ACTION ITEM:
Reproduction of part of the material below, pictures omitted: copy exactly, and only, the lines starting with the one with "CN2 pin 3: VS -> GND" and going on through the one with "SW5: switch (GND, SIG16)".

((

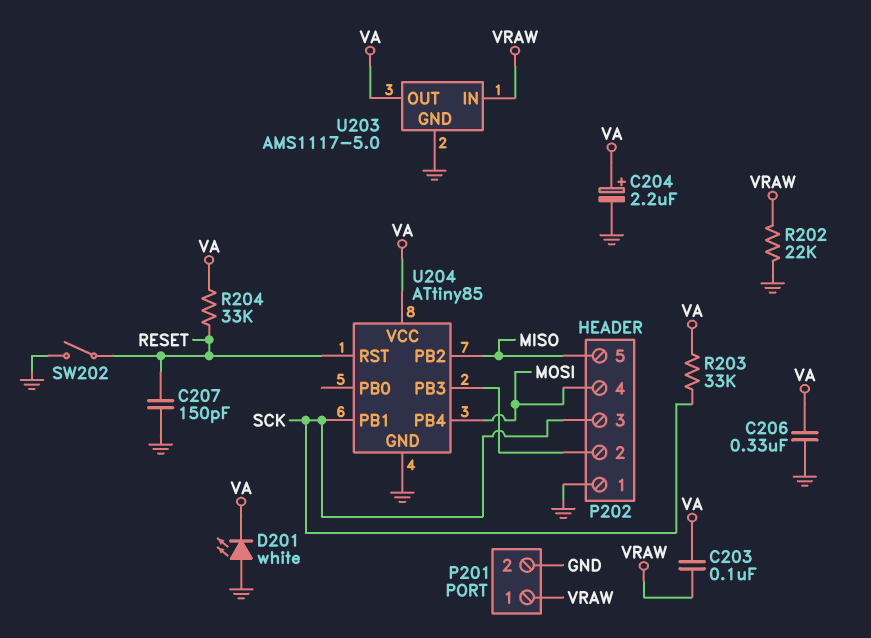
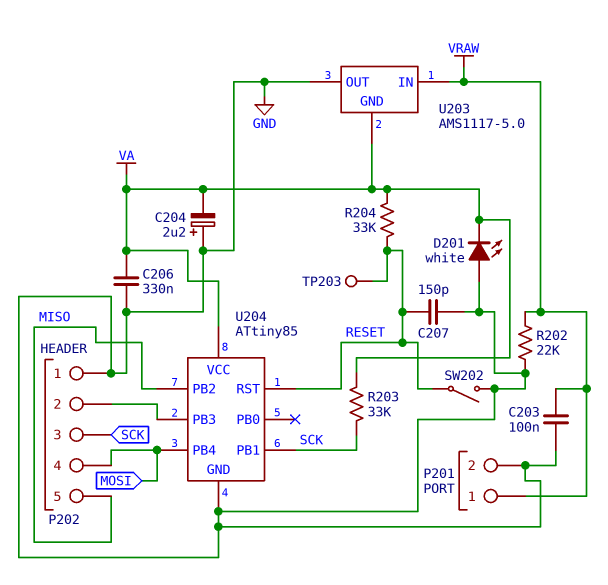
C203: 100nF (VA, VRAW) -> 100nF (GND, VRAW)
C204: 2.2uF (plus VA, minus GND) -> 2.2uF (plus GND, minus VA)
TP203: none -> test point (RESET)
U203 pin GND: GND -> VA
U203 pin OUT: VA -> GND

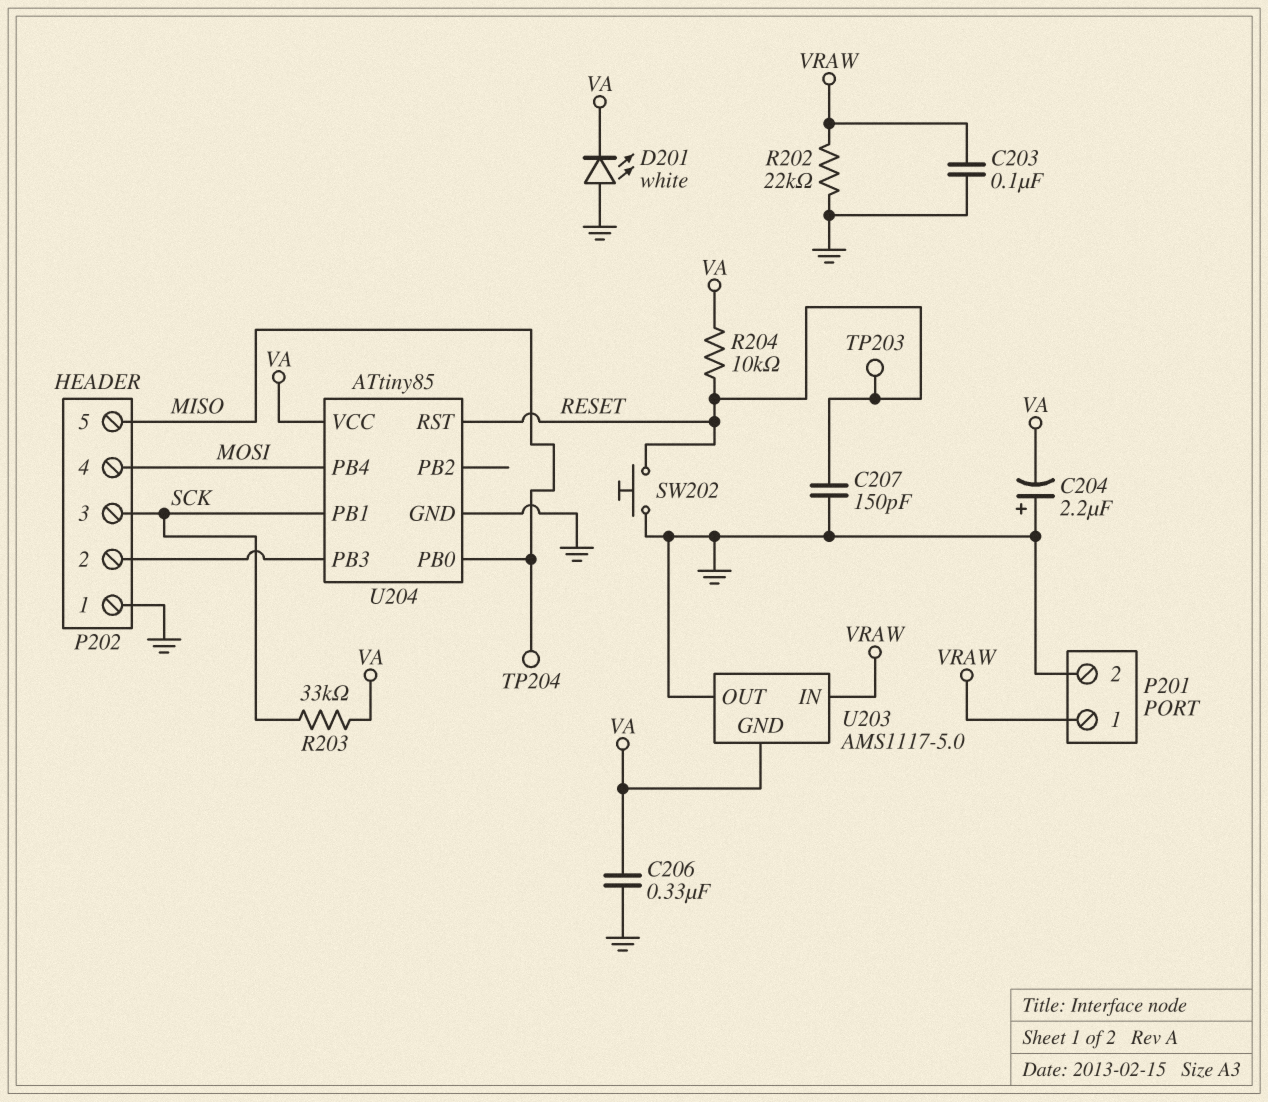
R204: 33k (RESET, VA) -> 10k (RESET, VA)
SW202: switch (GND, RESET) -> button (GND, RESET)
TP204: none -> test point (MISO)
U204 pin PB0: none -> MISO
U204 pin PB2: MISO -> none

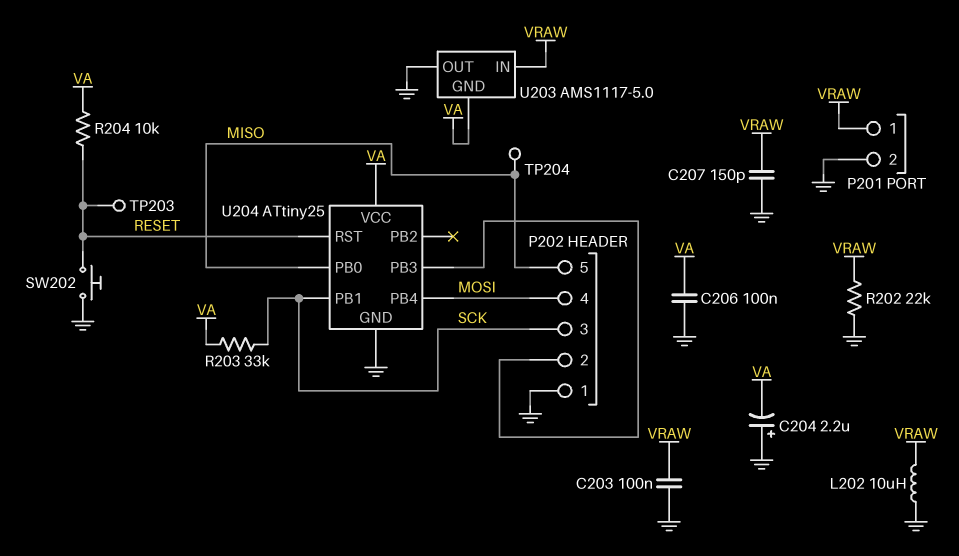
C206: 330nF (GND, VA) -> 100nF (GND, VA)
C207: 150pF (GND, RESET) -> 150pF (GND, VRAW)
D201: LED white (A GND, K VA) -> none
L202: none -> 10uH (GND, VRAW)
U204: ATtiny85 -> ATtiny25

))
((

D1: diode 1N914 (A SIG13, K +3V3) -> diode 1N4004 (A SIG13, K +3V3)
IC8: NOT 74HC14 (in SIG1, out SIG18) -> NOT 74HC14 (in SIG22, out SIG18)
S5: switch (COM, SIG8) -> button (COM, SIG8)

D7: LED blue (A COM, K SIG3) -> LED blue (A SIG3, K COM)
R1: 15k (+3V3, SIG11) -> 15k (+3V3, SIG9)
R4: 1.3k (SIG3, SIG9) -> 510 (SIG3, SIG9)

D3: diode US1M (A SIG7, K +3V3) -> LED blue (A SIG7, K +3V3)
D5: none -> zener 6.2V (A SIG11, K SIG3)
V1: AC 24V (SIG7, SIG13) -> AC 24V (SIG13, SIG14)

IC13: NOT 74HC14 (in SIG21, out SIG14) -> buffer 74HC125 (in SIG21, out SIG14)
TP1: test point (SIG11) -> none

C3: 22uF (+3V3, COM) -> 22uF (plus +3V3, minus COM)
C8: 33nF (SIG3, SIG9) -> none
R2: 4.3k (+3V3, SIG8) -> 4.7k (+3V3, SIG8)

))
((

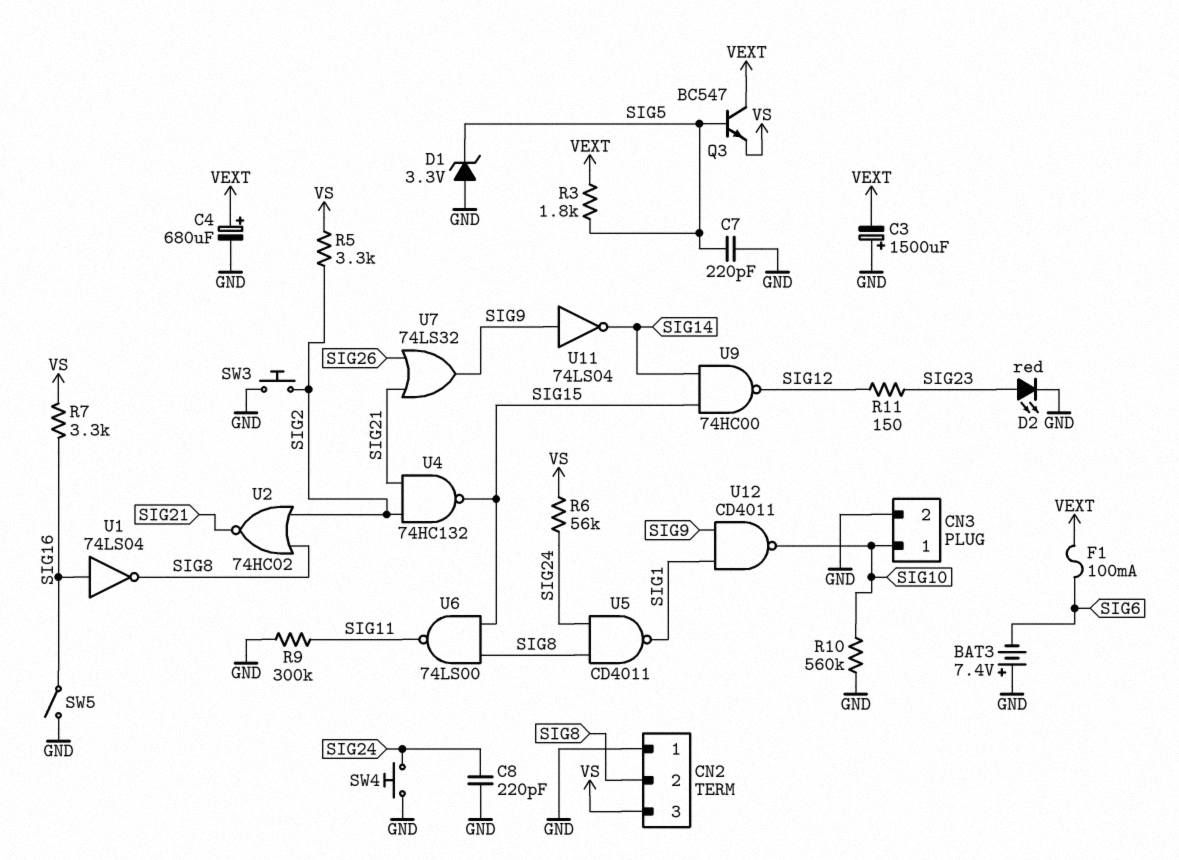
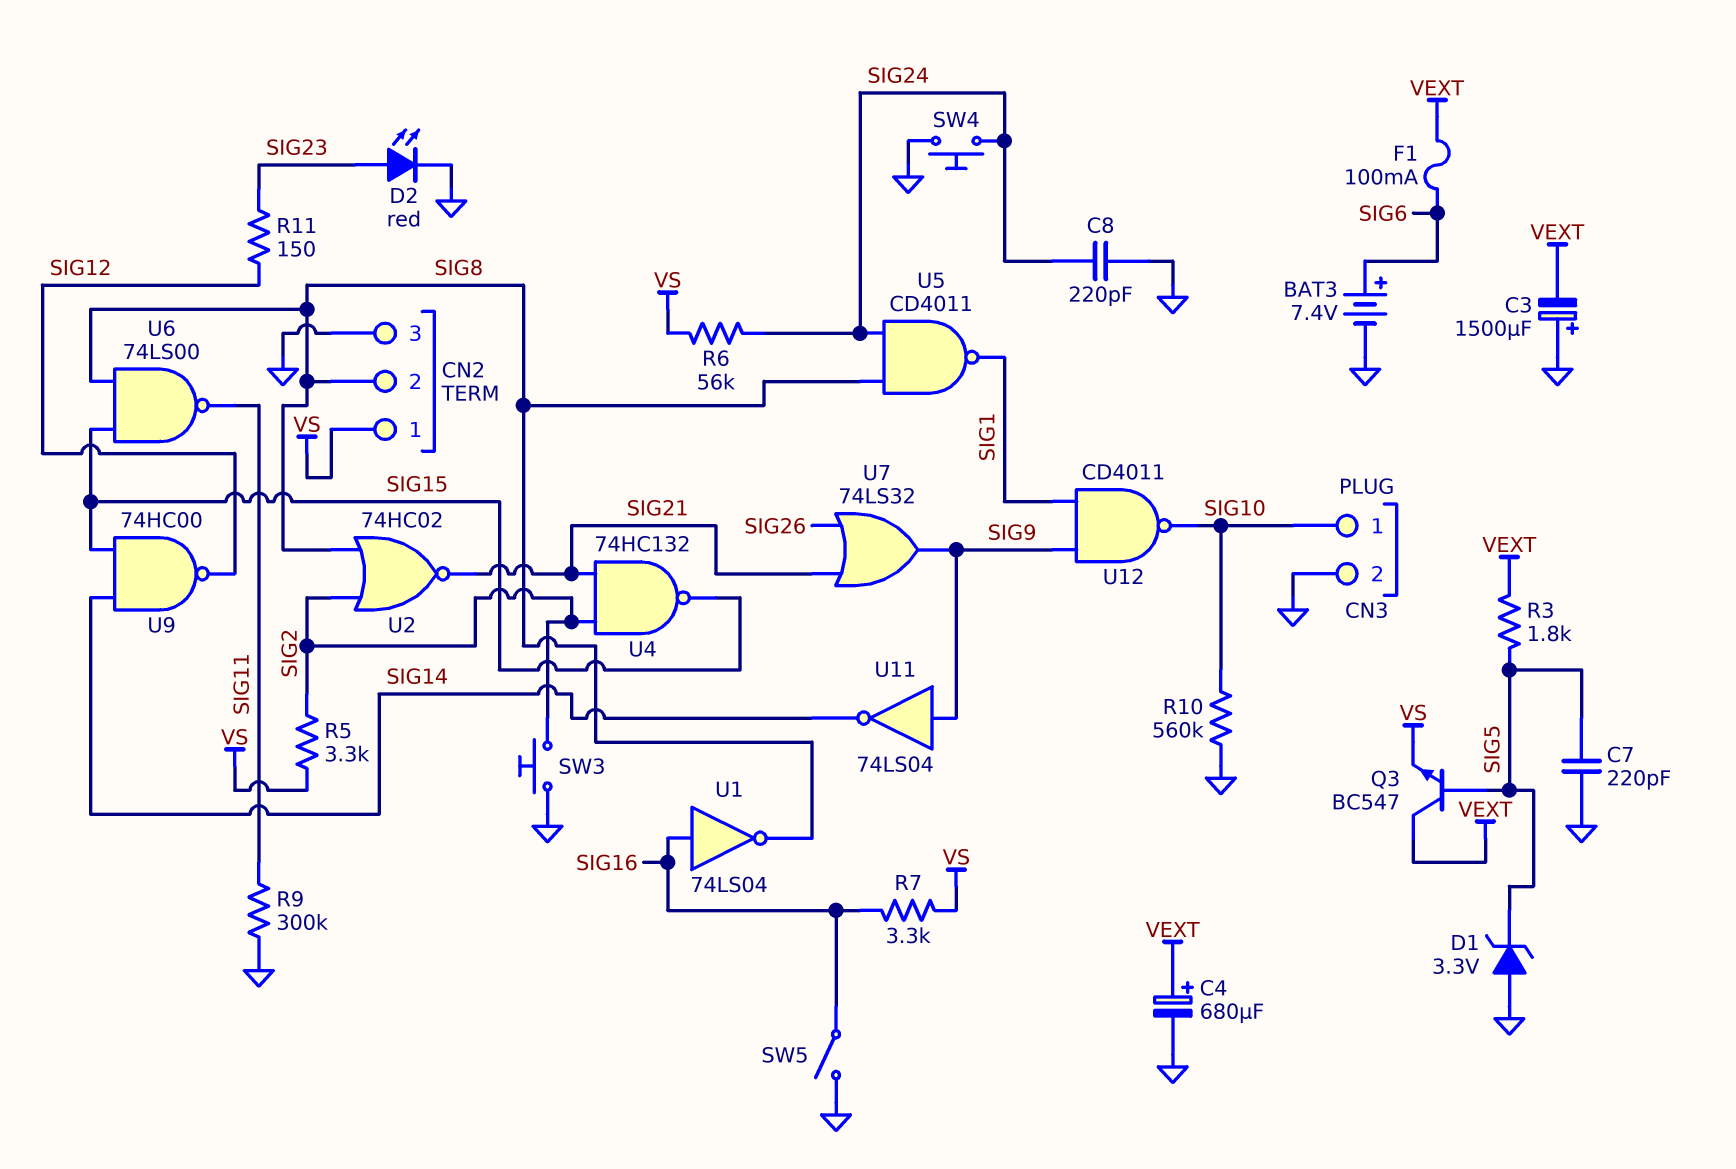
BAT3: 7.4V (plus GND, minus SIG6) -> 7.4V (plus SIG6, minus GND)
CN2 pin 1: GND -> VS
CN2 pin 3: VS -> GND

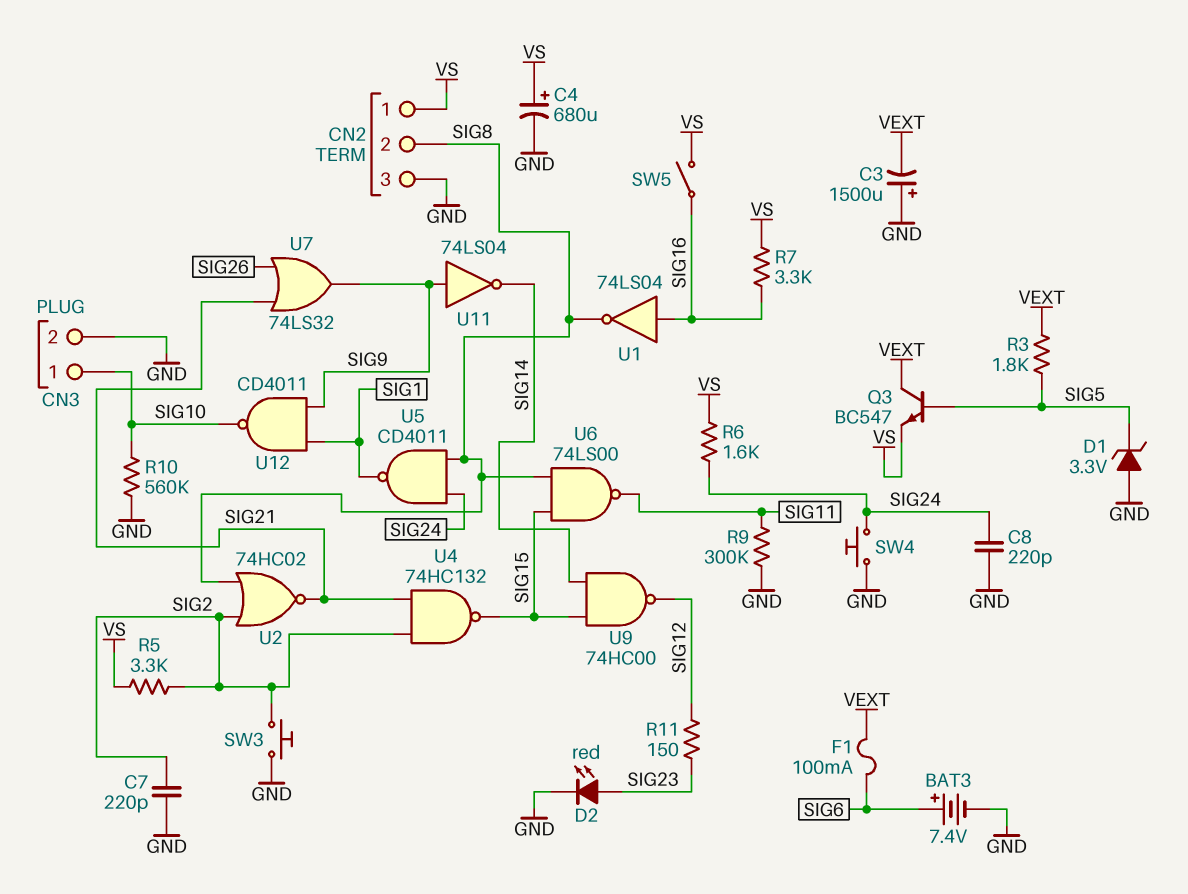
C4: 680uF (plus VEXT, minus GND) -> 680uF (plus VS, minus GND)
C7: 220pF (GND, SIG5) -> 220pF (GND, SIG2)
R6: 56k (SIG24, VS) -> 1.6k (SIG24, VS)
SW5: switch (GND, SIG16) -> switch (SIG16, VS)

))

RESULT OF THE TASK:
CN2 pin 3: VS -> GND

C4: 680uF (plus VEXT, minus GND) -> 680uF (plus VS, minus GND)
C7: 220pF (GND, SIG5) -> 220pF (GND, SIG2)
R6: 56k (SIG24, VS) -> 1.6k (SIG24, VS)
SW5: switch (GND, SIG16) -> switch (SIG16, VS)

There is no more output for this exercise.